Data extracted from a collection

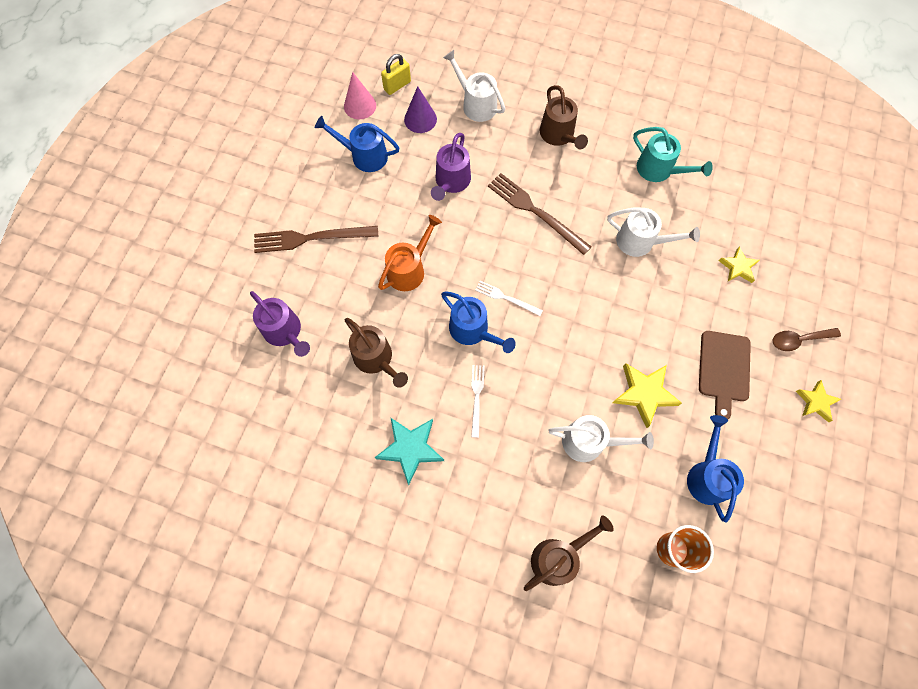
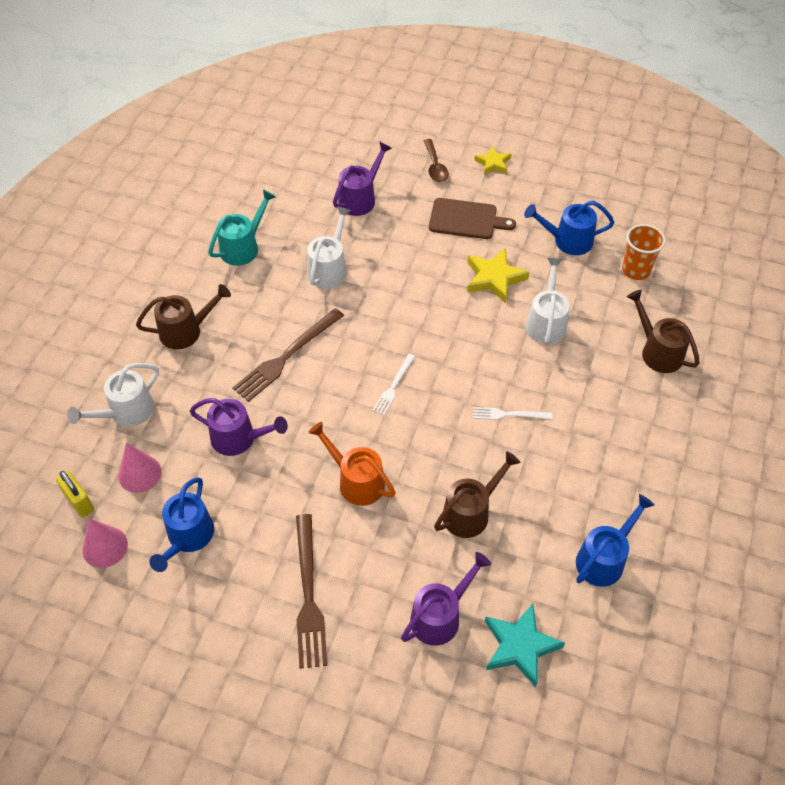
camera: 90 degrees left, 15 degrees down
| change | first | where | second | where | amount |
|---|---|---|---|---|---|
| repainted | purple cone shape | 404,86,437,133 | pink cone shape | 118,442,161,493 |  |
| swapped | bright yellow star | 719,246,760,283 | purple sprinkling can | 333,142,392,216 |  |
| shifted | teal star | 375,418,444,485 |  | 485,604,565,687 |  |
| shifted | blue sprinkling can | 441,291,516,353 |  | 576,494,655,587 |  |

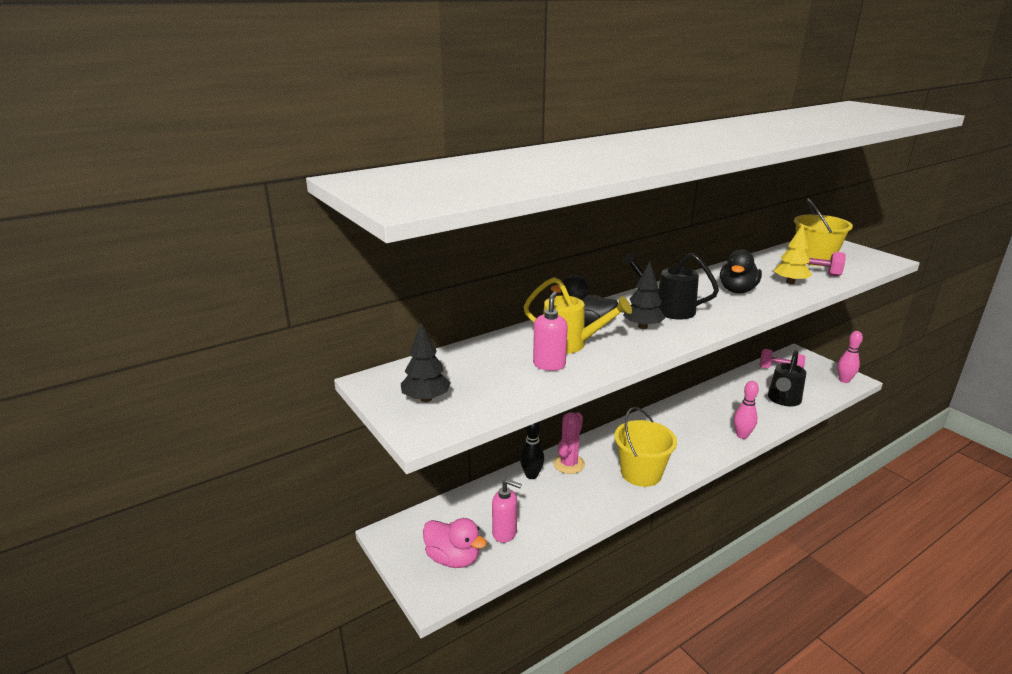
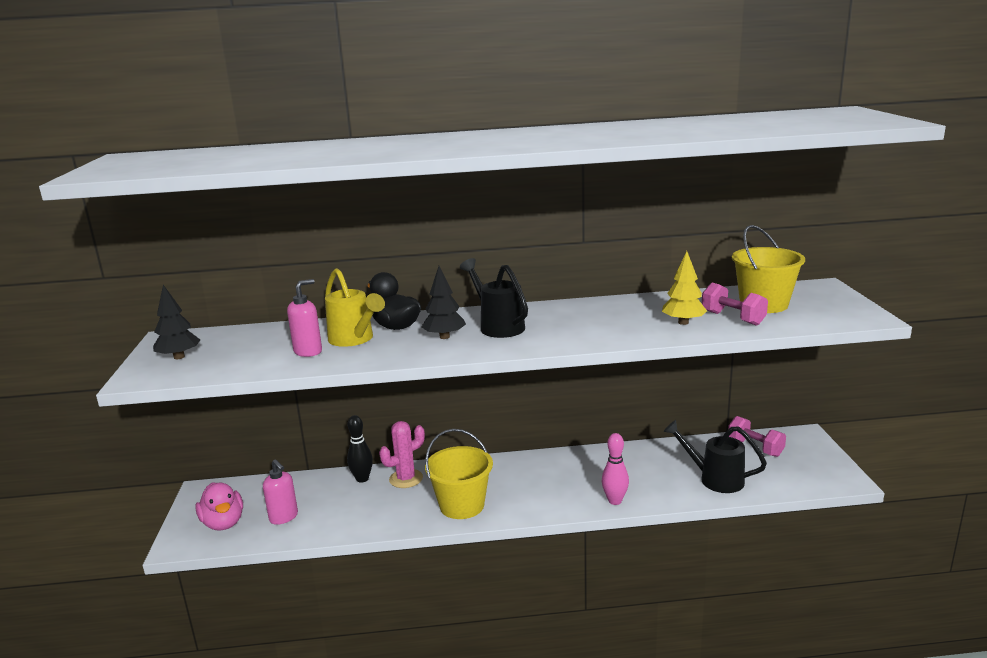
camera: 30 degrees right, 5 degrees down
| change | first | where | second | where | amount |
|---|---|---|---|---|---|
| rotated | black sprinkling can | 768,350,806,406 |  | 664,420,767,493 | 60 degrees clockwise |
| gone | black toy duck | 720,249,762,293 |  |  |  |
| gone | pink bowling pin | 837,331,863,383 |  |  |  |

### [PROBLEM DESCRIPTION]
Set down every record once more, word for word, without pictures.

### [OUTPUT OF THE TASK]
camera: 90 degrees left, 15 degrees down
| change | first | where | second | where | amount |
|---|---|---|---|---|---|
| repainted | purple cone shape | 404,86,437,133 | pink cone shape | 118,442,161,493 |  |
| swapped | bright yellow star | 719,246,760,283 | purple sprinkling can | 333,142,392,216 |  |
| shifted | teal star | 375,418,444,485 |  | 485,604,565,687 |  |
| shifted | blue sprinkling can | 441,291,516,353 |  | 576,494,655,587 |  |

camera: 30 degrees right, 5 degrees down
| change | first | where | second | where | amount |
|---|---|---|---|---|---|
| rotated | black sprinkling can | 768,350,806,406 |  | 664,420,767,493 | 60 degrees clockwise |
| gone | black toy duck | 720,249,762,293 |  |  |  |
| gone | pink bowling pin | 837,331,863,383 |  |  |  |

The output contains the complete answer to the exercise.